Start of Block

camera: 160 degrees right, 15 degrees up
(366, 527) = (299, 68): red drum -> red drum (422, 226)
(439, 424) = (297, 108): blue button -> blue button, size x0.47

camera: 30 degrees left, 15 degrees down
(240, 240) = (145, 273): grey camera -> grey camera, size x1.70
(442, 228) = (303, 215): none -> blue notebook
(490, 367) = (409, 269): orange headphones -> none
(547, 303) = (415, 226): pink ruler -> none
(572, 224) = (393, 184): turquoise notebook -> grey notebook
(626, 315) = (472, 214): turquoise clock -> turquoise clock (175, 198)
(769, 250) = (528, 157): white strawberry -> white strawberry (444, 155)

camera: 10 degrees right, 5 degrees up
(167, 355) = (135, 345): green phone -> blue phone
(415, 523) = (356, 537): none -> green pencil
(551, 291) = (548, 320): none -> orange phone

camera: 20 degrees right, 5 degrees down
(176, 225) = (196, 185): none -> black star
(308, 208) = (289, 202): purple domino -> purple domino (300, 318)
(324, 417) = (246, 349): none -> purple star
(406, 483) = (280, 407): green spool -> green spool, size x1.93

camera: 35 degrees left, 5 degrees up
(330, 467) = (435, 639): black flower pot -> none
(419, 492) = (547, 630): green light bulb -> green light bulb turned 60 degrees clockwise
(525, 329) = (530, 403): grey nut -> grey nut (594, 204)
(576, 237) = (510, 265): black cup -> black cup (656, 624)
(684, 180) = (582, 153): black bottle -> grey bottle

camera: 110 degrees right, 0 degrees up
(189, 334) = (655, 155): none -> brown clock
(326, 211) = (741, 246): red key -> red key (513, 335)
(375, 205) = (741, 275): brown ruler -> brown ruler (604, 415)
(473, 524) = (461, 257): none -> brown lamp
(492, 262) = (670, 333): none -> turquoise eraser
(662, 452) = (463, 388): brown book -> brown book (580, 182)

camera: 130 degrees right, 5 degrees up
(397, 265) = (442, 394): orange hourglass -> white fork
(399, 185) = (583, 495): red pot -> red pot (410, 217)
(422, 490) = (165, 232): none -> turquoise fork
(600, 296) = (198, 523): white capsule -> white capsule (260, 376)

End of Block

**What needs to be done:** The answer should consist of every entry, repeated word for word.

**Answer for this exercise:**
camera: 160 degrees right, 15 degrees up
(366, 527) = (299, 68): red drum -> red drum (422, 226)
(439, 424) = (297, 108): blue button -> blue button, size x0.47

camera: 30 degrees left, 15 degrees down
(240, 240) = (145, 273): grey camera -> grey camera, size x1.70
(442, 228) = (303, 215): none -> blue notebook
(490, 367) = (409, 269): orange headphones -> none
(547, 303) = (415, 226): pink ruler -> none
(572, 224) = (393, 184): turquoise notebook -> grey notebook
(626, 315) = (472, 214): turquoise clock -> turquoise clock (175, 198)
(769, 250) = (528, 157): white strawberry -> white strawberry (444, 155)

camera: 10 degrees right, 5 degrees up
(167, 355) = (135, 345): green phone -> blue phone
(415, 523) = (356, 537): none -> green pencil
(551, 291) = (548, 320): none -> orange phone

camera: 20 degrees right, 5 degrees down
(176, 225) = (196, 185): none -> black star
(308, 208) = (289, 202): purple domino -> purple domino (300, 318)
(324, 417) = (246, 349): none -> purple star
(406, 483) = (280, 407): green spool -> green spool, size x1.93

camera: 35 degrees left, 5 degrees up
(330, 467) = (435, 639): black flower pot -> none
(419, 492) = (547, 630): green light bulb -> green light bulb turned 60 degrees clockwise
(525, 329) = (530, 403): grey nut -> grey nut (594, 204)
(576, 237) = (510, 265): black cup -> black cup (656, 624)
(684, 180) = (582, 153): black bottle -> grey bottle

camera: 110 degrees right, 0 degrees up
(189, 334) = (655, 155): none -> brown clock
(326, 211) = (741, 246): red key -> red key (513, 335)
(375, 205) = (741, 275): brown ruler -> brown ruler (604, 415)
(473, 524) = (461, 257): none -> brown lamp
(492, 262) = (670, 333): none -> turquoise eraser
(662, 452) = (463, 388): brown book -> brown book (580, 182)

camera: 130 degrees right, 5 degrees up
(397, 265) = (442, 394): orange hourglass -> white fork
(399, 185) = (583, 495): red pot -> red pot (410, 217)
(422, 490) = (165, 232): none -> turquoise fork
(600, 296) = (198, 523): white capsule -> white capsule (260, 376)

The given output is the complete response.